BRIEF
Each entry should be printed exactly, with its images omitted.

▶

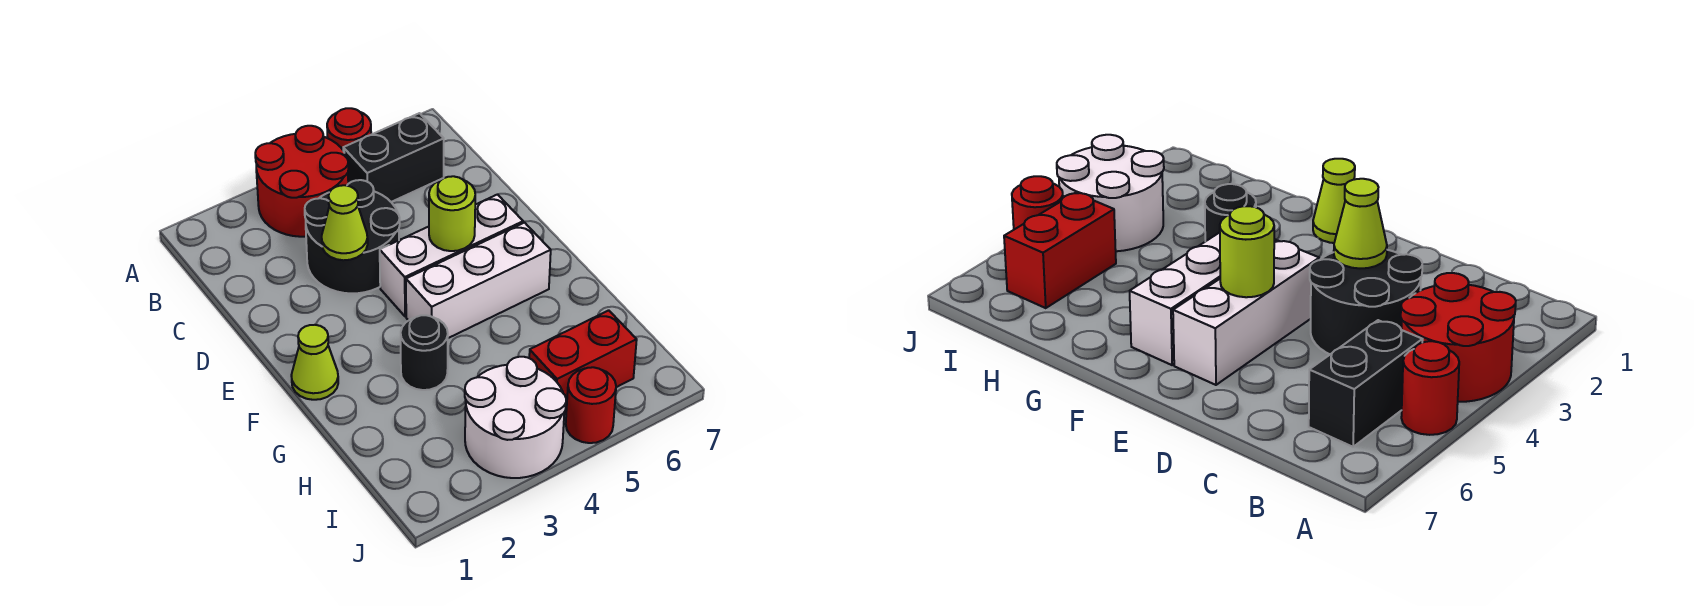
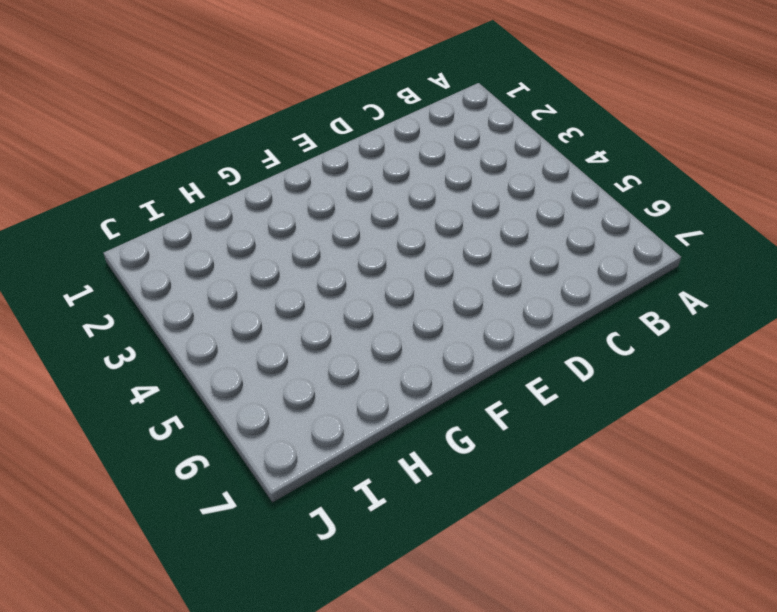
none -> red round brick A3:B4 level 1
none -> red round brick A5 level 1
none -> black brick B5:B6 level 1

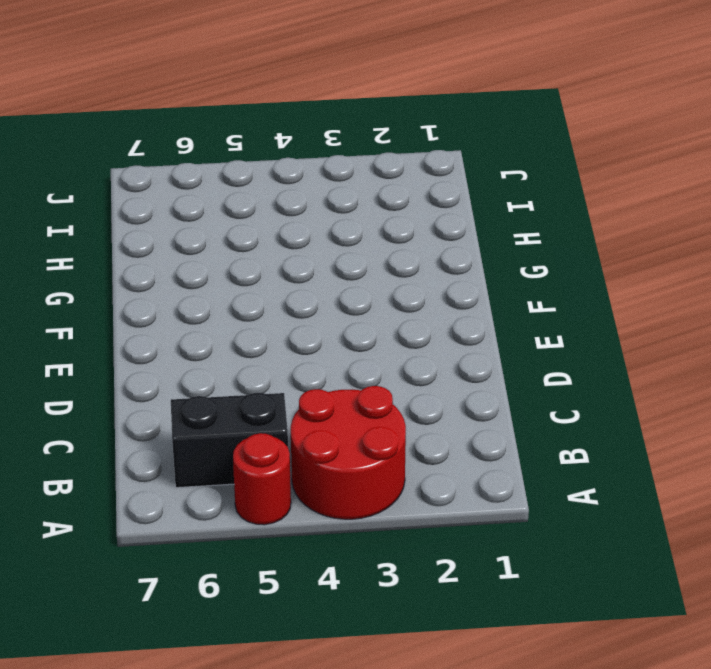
none -> black round brick C3:D4 level 1
none -> white brick E4:E6 level 1
none -> lime cone F1 level 1

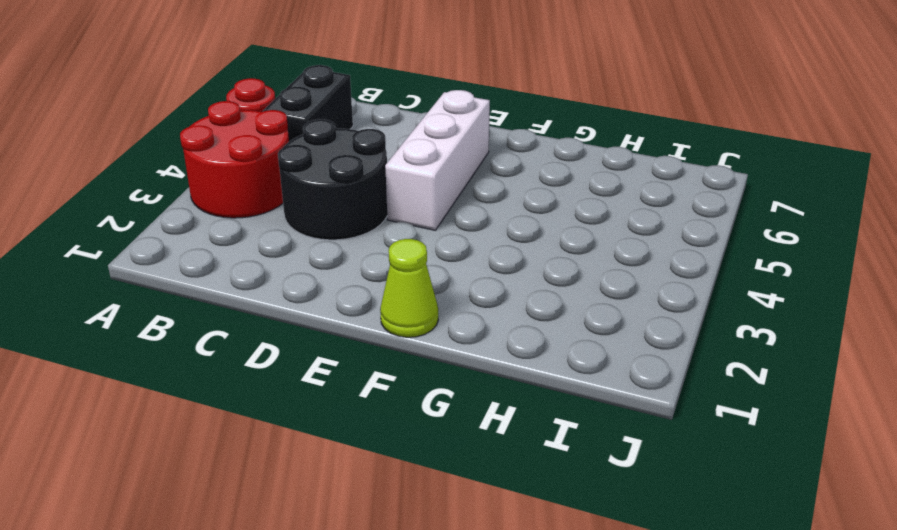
none -> white brick F4:F6 level 1
none -> black round brick G3 level 1
none -> white round brick I3:J4 level 1

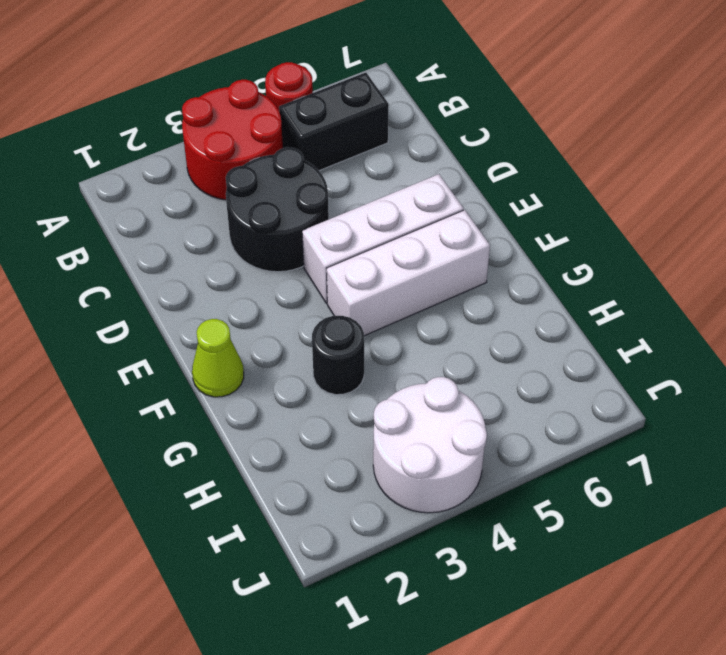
none -> red brick I5:I6 level 1
none -> red round brick J5 level 1
none -> lime cone D3 level 2

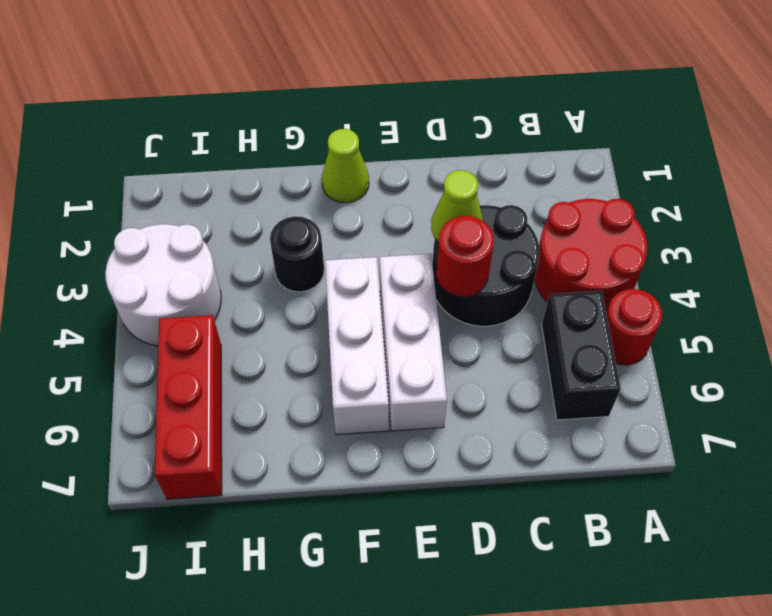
red round brick D4 level 2 -> red round brick J5 level 1
red brick I5:I7 level 1 -> red brick I5:I6 level 1
none -> lime round brick E5 level 2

◀

TASK RESULT
none -> red round brick A3:B4 level 1
none -> red round brick A5 level 1
none -> black brick B5:B6 level 1

none -> black round brick C3:D4 level 1
none -> white brick E4:E6 level 1
none -> lime cone F1 level 1

none -> white brick F4:F6 level 1
none -> black round brick G3 level 1
none -> white round brick I3:J4 level 1

none -> red brick I5:I6 level 1
none -> red round brick J5 level 1
none -> lime cone D3 level 2

red round brick D4 level 2 -> red round brick J5 level 1
red brick I5:I7 level 1 -> red brick I5:I6 level 1
none -> lime round brick E5 level 2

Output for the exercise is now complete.